→ **The task**
Only the number is needed: how many lines of the records include "blue"?

→ **The records**
╔══
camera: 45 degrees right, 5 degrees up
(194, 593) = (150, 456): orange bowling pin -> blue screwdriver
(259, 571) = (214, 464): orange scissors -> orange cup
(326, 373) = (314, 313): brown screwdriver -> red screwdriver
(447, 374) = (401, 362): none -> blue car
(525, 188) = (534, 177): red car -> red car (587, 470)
╚══
→ **Task response**
2